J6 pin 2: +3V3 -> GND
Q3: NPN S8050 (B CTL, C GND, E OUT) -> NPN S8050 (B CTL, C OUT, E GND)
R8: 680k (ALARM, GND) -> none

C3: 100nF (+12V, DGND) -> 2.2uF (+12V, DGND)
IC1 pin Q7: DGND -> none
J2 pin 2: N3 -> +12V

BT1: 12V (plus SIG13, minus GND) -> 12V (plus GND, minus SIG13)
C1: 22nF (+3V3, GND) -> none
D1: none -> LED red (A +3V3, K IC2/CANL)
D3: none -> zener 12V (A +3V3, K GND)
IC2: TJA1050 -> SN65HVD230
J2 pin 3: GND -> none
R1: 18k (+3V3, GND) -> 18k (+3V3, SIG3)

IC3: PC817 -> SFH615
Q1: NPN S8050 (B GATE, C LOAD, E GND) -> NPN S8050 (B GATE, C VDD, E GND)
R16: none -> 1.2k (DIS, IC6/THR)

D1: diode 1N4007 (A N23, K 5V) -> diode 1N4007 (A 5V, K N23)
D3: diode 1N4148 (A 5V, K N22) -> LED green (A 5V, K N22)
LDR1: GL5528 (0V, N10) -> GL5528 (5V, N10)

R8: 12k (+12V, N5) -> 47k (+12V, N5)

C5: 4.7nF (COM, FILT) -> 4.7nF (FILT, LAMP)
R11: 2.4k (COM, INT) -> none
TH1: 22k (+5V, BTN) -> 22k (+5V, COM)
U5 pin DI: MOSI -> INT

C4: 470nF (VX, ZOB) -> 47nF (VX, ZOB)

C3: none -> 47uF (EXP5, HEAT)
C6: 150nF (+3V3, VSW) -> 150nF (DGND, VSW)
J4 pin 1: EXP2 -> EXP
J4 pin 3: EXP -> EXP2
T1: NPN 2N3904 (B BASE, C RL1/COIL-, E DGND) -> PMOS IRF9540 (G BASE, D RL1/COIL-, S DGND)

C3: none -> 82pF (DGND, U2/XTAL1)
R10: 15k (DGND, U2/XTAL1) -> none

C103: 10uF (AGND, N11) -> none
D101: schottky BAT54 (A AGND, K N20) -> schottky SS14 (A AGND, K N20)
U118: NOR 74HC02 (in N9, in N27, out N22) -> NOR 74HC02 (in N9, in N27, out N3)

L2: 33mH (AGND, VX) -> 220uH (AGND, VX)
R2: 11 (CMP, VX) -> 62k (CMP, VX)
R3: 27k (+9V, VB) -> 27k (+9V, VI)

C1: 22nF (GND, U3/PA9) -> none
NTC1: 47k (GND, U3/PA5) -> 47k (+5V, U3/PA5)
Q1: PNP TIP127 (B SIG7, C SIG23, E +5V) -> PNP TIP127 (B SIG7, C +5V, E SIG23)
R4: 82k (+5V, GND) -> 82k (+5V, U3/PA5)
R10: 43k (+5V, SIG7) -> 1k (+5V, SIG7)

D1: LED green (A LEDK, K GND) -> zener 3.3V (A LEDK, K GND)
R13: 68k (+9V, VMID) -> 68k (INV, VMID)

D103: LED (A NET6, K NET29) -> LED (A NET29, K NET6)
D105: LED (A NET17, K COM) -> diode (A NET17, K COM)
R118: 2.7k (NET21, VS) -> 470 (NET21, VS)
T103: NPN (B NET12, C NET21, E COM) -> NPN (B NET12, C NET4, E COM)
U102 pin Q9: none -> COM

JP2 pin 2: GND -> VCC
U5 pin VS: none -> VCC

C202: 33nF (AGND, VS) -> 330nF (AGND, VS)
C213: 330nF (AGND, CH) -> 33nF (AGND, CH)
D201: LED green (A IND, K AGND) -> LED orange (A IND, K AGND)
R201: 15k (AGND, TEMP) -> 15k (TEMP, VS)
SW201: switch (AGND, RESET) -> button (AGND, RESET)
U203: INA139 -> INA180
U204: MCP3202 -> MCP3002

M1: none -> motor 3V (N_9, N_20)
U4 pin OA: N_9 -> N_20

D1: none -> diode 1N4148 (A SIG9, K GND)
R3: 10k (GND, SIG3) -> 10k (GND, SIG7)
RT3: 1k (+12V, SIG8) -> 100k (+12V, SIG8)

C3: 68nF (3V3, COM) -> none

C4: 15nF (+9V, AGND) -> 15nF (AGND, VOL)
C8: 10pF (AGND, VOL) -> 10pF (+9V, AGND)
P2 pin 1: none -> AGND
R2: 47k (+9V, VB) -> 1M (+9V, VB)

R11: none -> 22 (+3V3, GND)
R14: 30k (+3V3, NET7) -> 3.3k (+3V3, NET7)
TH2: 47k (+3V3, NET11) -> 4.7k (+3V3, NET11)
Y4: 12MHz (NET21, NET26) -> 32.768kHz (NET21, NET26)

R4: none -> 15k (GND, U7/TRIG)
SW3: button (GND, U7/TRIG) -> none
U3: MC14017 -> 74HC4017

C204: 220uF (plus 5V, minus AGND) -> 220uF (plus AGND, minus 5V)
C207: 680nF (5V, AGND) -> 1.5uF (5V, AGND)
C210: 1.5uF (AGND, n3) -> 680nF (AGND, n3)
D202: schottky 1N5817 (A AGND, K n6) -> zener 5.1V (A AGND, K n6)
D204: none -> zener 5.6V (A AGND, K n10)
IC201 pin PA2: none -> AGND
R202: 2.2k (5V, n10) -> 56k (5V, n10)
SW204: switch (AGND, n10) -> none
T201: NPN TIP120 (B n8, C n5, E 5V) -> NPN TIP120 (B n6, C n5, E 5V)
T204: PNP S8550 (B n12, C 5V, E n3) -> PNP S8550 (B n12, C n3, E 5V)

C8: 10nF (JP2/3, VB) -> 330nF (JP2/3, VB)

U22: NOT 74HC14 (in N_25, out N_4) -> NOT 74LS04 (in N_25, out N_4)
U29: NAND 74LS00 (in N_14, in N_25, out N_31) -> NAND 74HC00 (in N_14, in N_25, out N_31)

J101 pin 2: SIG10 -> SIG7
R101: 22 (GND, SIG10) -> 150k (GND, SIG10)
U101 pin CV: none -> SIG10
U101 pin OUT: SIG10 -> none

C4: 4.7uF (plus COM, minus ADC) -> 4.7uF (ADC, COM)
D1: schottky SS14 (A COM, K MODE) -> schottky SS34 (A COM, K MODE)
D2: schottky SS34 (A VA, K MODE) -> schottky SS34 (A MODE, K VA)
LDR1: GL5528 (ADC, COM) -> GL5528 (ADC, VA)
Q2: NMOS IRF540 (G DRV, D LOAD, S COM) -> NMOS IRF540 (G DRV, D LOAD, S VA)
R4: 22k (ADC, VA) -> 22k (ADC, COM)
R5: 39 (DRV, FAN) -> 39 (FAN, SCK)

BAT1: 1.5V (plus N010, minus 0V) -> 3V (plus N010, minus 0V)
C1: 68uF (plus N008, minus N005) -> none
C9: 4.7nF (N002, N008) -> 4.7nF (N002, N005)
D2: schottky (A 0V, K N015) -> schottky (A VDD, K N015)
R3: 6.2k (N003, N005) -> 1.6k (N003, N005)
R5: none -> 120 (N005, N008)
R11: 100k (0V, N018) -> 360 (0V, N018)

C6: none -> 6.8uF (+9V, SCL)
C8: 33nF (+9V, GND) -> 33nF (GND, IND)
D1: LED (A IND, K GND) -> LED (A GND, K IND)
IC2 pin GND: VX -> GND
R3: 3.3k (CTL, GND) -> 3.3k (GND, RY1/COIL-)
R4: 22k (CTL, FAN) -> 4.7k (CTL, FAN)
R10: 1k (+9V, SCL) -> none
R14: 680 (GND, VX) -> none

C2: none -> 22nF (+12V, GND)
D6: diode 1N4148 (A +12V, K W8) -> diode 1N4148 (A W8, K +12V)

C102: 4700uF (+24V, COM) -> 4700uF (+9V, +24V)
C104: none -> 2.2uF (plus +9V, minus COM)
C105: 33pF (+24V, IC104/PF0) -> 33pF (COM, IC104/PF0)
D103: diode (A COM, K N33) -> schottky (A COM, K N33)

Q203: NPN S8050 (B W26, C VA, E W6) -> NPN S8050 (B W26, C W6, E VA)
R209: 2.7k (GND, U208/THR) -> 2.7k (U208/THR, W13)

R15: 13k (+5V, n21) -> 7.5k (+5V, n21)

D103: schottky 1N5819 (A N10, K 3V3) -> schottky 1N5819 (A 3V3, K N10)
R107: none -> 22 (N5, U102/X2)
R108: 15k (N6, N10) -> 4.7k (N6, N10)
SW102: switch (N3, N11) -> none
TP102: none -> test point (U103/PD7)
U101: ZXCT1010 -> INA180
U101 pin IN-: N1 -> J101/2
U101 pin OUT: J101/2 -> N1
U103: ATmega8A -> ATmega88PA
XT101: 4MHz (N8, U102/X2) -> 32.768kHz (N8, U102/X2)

• Required work: Repeat, exactly as they stand above, the lines from the line with "D1: none -> diode 1N4148 (A SIG9, K GND)" to the line with "SW204: switch (AGND, n10) -> none", both lines included.

• Response to this exercise:
D1: none -> diode 1N4148 (A SIG9, K GND)
R3: 10k (GND, SIG3) -> 10k (GND, SIG7)
RT3: 1k (+12V, SIG8) -> 100k (+12V, SIG8)

C3: 68nF (3V3, COM) -> none

C4: 15nF (+9V, AGND) -> 15nF (AGND, VOL)
C8: 10pF (AGND, VOL) -> 10pF (+9V, AGND)
P2 pin 1: none -> AGND
R2: 47k (+9V, VB) -> 1M (+9V, VB)

R11: none -> 22 (+3V3, GND)
R14: 30k (+3V3, NET7) -> 3.3k (+3V3, NET7)
TH2: 47k (+3V3, NET11) -> 4.7k (+3V3, NET11)
Y4: 12MHz (NET21, NET26) -> 32.768kHz (NET21, NET26)

R4: none -> 15k (GND, U7/TRIG)
SW3: button (GND, U7/TRIG) -> none
U3: MC14017 -> 74HC4017

C204: 220uF (plus 5V, minus AGND) -> 220uF (plus AGND, minus 5V)
C207: 680nF (5V, AGND) -> 1.5uF (5V, AGND)
C210: 1.5uF (AGND, n3) -> 680nF (AGND, n3)
D202: schottky 1N5817 (A AGND, K n6) -> zener 5.1V (A AGND, K n6)
D204: none -> zener 5.6V (A AGND, K n10)
IC201 pin PA2: none -> AGND
R202: 2.2k (5V, n10) -> 56k (5V, n10)
SW204: switch (AGND, n10) -> none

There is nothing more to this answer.